■ WHAT THIS TASK INVOLVES ■
What you should copy is the line containing "(244, 553) = (376, 652): blue" and all lines after it in the entries below, exactly and without anything added.

==== MATERIAL TO PROCESS ====

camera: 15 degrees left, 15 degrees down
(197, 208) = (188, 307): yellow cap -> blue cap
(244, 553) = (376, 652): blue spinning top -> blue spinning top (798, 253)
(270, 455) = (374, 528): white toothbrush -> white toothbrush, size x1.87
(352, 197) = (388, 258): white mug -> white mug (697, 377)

====

■ ANSWER TO THE EXERCISE ■
(244, 553) = (376, 652): blue spinning top -> blue spinning top (798, 253)
(270, 455) = (374, 528): white toothbrush -> white toothbrush, size x1.87
(352, 197) = (388, 258): white mug -> white mug (697, 377)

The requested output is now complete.